• [Data records]
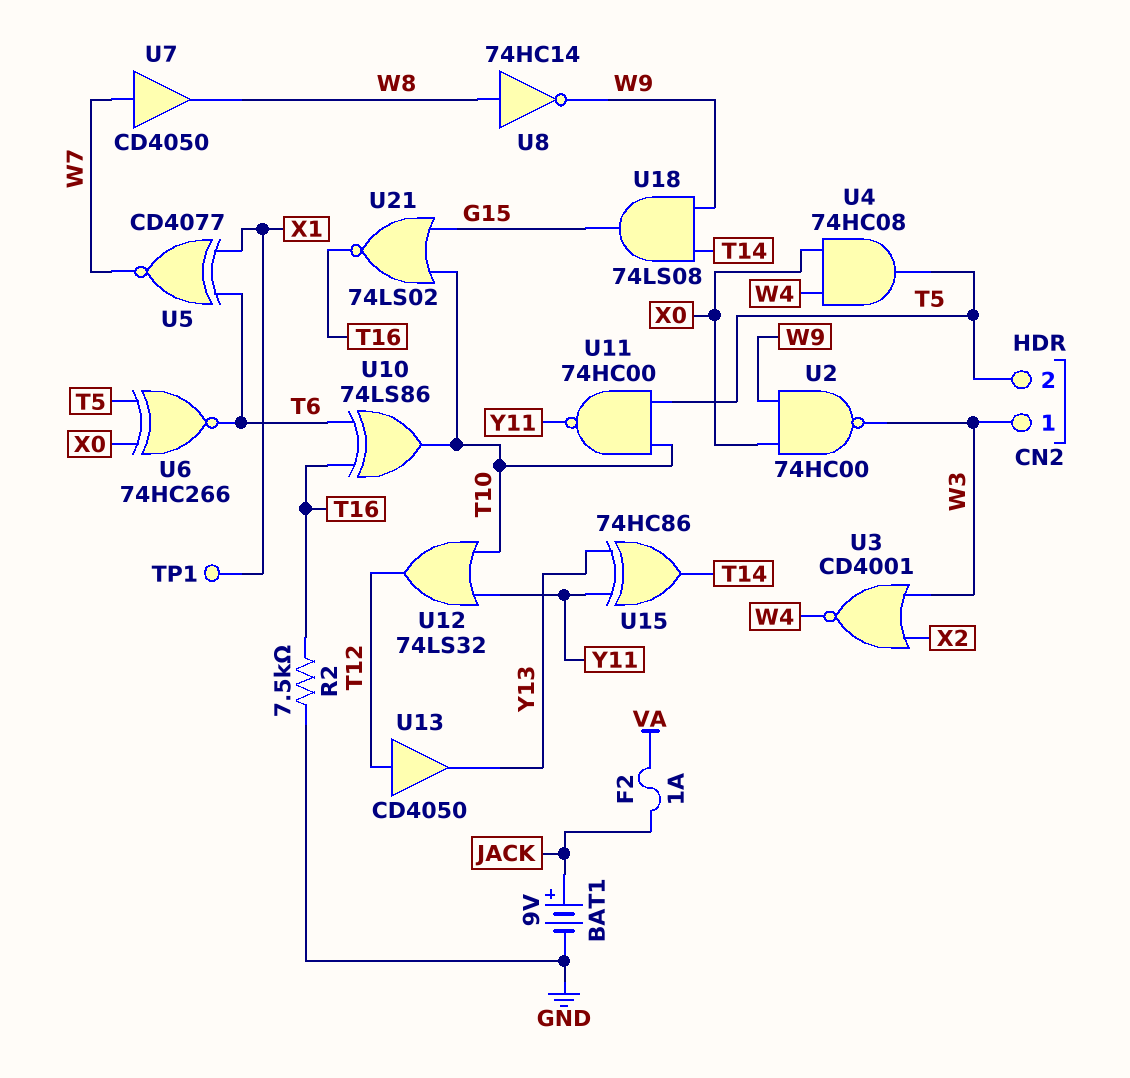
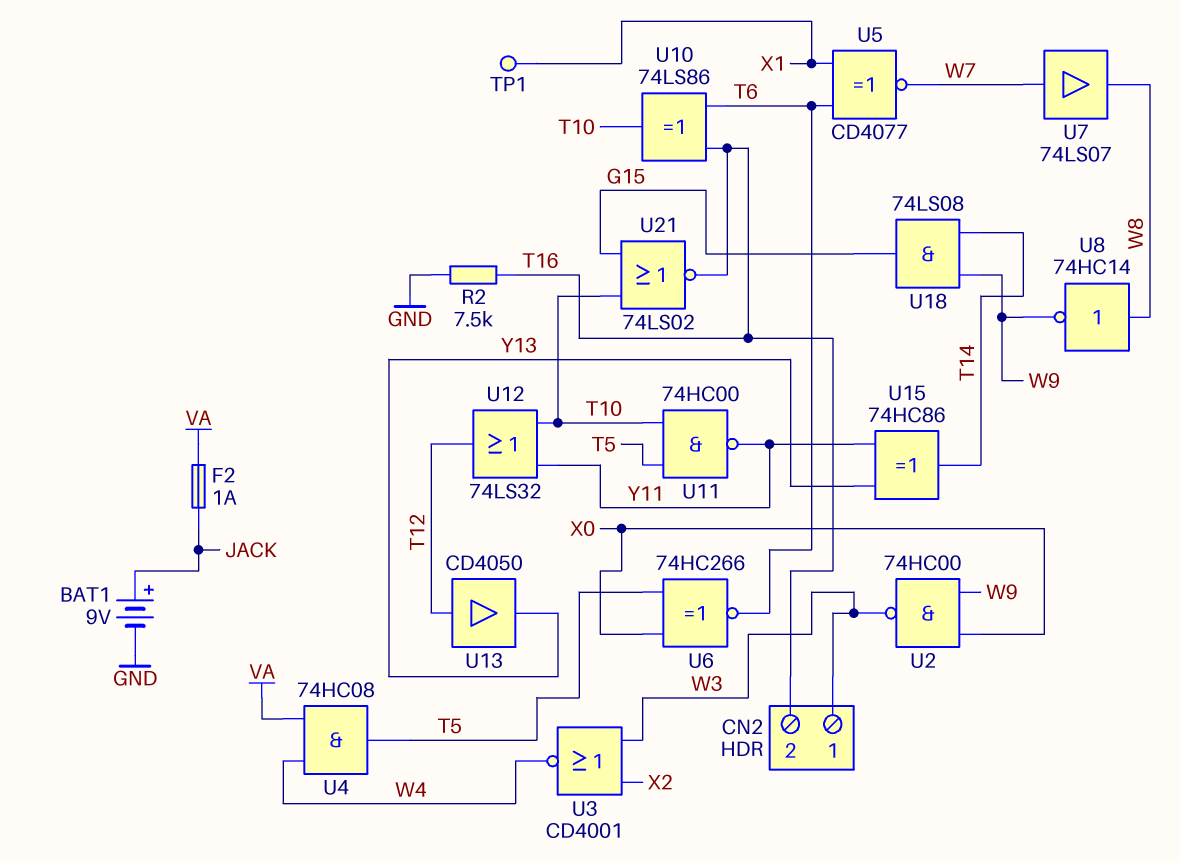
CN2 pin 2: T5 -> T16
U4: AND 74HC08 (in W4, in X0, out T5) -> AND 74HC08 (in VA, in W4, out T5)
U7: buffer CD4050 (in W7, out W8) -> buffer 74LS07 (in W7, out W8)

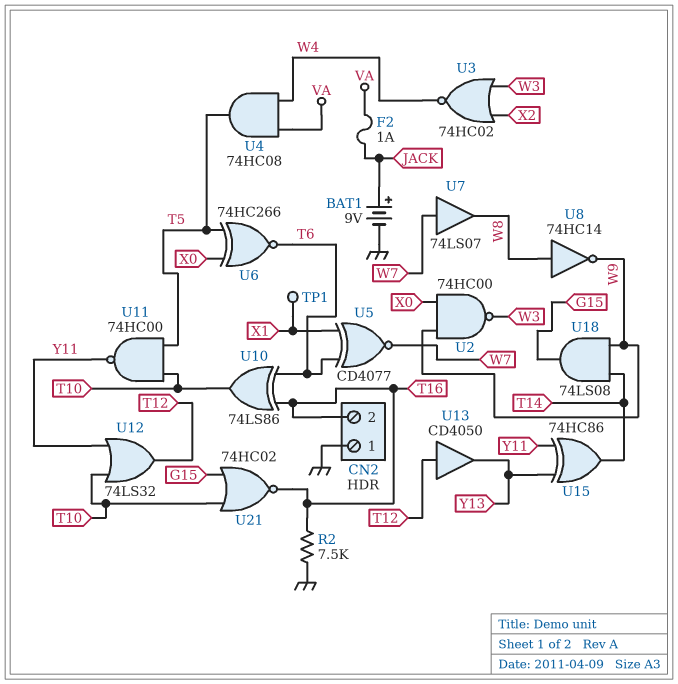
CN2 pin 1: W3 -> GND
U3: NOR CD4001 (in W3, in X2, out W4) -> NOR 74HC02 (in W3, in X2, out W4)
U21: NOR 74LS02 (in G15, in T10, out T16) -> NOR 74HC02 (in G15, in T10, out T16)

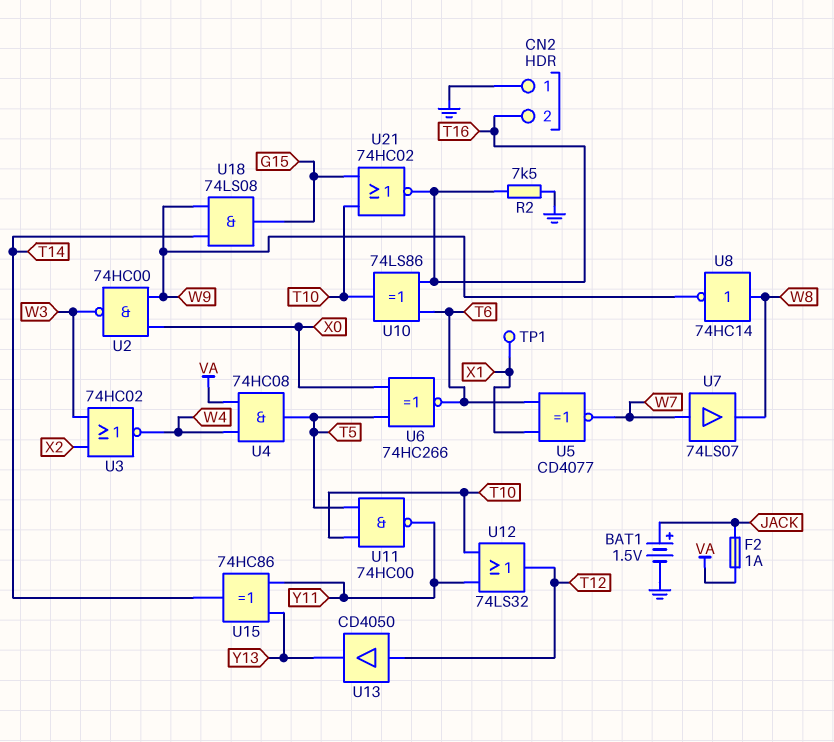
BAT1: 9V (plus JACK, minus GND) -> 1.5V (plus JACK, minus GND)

• [Work instructions] All that is needed is the lines from the line holding "U7: buffer CD4050" to the final line of the listing above, repeated exactly, pictures excluded.

• [Solution for this exercise]
U7: buffer CD4050 (in W7, out W8) -> buffer 74LS07 (in W7, out W8)

CN2 pin 1: W3 -> GND
U3: NOR CD4001 (in W3, in X2, out W4) -> NOR 74HC02 (in W3, in X2, out W4)
U21: NOR 74LS02 (in G15, in T10, out T16) -> NOR 74HC02 (in G15, in T10, out T16)

BAT1: 9V (plus JACK, minus GND) -> 1.5V (plus JACK, minus GND)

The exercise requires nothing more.